• _Your goal_
Only one stretch of the listing below is wanted. Give it again exactly, from the line with "camera: 80 degrees left, 25 degrees down" through the line with "camera: 25 degrees left, 5 degrees up".

■ ■ ■ ■

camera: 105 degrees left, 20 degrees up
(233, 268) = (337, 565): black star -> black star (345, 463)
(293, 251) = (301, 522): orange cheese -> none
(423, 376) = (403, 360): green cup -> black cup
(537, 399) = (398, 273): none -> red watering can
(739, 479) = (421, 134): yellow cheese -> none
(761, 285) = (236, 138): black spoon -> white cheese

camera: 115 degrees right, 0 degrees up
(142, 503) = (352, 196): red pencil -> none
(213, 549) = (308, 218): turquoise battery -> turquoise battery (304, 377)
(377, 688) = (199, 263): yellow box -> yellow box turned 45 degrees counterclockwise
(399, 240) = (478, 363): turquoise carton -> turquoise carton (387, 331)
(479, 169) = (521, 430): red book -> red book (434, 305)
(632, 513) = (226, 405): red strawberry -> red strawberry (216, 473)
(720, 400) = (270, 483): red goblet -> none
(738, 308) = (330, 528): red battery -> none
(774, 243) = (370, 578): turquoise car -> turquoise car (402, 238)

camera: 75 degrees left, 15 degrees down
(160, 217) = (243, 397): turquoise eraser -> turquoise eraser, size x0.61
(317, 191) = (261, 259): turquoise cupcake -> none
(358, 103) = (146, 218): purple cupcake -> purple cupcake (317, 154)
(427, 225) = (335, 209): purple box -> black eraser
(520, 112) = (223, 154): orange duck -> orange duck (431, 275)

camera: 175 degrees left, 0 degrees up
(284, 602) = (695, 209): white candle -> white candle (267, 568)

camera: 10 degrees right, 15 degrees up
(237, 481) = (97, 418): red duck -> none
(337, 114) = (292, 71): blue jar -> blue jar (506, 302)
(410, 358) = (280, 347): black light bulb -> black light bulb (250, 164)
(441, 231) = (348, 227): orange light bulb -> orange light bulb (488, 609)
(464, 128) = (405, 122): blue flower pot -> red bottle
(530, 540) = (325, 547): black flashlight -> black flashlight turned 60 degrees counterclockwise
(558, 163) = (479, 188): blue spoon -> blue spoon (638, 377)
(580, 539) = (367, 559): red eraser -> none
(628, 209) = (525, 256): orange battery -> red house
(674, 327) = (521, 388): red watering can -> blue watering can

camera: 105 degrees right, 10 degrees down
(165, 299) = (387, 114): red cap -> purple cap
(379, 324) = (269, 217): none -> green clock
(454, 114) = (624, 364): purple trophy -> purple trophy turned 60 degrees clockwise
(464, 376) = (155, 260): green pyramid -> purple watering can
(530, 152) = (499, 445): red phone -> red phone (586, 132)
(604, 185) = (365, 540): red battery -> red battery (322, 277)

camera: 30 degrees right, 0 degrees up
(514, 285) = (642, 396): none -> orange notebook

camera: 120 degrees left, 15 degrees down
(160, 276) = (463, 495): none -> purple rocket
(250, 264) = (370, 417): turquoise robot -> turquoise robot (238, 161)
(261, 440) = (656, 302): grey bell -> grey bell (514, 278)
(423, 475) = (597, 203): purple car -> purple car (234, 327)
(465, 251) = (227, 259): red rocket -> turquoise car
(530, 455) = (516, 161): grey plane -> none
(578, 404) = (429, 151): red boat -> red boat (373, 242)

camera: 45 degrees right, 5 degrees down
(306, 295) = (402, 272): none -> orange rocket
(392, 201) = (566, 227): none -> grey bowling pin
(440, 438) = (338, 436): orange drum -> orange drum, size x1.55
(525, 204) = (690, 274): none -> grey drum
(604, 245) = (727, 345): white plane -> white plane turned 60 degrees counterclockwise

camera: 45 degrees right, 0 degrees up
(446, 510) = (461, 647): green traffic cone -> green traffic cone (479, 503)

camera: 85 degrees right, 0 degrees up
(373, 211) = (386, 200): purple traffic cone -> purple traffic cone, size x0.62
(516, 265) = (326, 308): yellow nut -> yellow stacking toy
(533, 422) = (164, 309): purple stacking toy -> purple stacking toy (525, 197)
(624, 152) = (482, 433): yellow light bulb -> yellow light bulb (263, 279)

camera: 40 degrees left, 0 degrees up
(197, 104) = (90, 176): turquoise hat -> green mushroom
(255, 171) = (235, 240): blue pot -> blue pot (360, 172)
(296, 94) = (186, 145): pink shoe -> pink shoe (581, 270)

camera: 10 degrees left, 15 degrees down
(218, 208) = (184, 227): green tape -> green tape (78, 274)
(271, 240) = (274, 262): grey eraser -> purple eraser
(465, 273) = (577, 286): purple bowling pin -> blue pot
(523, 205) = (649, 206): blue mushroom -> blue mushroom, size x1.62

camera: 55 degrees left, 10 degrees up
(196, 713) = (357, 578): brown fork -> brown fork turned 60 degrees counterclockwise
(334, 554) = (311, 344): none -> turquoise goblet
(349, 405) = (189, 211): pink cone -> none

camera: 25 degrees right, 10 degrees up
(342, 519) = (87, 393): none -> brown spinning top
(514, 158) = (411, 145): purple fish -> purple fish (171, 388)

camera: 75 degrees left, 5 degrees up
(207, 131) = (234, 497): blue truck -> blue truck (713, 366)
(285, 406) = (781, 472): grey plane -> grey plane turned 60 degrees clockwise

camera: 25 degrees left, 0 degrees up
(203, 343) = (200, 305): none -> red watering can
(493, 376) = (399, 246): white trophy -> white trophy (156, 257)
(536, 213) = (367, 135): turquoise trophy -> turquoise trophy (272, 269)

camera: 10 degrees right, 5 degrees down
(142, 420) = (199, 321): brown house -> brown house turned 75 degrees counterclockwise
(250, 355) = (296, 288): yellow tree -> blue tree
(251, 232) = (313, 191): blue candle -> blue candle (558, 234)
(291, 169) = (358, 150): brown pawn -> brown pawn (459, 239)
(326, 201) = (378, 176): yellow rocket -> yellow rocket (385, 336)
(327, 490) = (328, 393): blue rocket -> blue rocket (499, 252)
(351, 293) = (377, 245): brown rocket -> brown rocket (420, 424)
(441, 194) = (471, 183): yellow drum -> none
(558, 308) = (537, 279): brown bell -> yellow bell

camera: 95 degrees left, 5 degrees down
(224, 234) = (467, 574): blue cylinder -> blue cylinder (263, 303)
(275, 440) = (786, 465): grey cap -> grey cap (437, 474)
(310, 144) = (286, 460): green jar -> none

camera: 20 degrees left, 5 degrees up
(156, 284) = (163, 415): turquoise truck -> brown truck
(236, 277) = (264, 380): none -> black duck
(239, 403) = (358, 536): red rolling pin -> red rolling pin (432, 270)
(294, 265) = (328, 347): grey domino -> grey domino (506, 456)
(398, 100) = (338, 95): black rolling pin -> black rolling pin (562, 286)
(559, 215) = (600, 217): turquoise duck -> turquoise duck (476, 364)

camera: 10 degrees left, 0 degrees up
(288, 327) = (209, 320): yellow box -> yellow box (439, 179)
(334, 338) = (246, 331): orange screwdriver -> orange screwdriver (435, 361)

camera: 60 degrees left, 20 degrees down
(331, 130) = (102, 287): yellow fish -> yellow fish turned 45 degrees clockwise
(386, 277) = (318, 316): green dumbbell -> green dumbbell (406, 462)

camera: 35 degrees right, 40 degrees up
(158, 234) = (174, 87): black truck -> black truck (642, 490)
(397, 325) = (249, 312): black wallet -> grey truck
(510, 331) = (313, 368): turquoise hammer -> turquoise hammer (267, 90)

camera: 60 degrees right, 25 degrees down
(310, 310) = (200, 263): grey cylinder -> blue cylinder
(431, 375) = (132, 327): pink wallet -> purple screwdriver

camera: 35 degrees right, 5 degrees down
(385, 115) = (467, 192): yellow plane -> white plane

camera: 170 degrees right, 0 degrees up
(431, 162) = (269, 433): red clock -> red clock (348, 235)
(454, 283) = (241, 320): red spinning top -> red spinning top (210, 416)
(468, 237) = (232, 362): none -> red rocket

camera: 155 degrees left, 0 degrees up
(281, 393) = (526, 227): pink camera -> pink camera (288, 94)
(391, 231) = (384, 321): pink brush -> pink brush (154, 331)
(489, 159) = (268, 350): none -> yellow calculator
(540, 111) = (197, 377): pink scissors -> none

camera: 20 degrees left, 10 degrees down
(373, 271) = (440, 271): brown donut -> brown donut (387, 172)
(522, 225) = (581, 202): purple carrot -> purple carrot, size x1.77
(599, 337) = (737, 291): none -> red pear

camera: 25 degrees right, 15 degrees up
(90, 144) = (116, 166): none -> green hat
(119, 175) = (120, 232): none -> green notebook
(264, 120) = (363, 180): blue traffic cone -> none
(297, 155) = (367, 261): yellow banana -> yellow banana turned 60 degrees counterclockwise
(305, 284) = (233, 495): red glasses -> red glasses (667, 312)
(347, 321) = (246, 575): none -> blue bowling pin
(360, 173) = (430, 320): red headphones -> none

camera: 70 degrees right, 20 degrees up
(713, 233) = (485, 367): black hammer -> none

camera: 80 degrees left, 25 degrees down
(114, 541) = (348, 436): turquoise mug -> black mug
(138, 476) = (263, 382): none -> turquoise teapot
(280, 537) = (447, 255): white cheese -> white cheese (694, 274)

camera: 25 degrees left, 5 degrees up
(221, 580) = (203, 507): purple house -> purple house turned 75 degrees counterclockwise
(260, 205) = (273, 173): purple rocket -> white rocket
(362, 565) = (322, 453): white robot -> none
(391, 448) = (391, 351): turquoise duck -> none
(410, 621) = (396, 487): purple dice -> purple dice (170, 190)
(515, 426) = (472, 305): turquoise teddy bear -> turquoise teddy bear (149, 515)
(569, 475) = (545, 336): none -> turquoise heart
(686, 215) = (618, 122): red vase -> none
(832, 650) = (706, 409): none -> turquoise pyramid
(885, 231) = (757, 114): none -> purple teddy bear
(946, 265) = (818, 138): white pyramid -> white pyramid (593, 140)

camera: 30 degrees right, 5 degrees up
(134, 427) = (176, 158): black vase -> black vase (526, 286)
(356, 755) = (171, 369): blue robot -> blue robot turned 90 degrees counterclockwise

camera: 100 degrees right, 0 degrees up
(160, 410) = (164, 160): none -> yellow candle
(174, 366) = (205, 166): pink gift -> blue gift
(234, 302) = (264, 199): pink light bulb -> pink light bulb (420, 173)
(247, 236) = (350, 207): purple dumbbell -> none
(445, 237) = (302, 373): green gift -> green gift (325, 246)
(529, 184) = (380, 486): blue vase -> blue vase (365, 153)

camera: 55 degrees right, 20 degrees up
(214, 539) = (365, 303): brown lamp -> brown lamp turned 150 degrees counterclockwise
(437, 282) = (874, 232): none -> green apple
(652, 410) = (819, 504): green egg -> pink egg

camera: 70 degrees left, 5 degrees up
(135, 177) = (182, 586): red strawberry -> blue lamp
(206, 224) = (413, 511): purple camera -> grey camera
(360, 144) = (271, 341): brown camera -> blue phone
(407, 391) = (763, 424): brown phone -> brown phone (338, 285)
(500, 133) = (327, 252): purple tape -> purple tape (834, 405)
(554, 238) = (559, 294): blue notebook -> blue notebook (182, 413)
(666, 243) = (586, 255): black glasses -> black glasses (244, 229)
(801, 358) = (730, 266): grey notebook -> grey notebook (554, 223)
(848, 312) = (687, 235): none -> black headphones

■ ■ ■ ■

• _Answer for the task_
camera: 80 degrees left, 25 degrees down
(114, 541) = (348, 436): turquoise mug -> black mug
(138, 476) = (263, 382): none -> turquoise teapot
(280, 537) = (447, 255): white cheese -> white cheese (694, 274)

camera: 25 degrees left, 5 degrees up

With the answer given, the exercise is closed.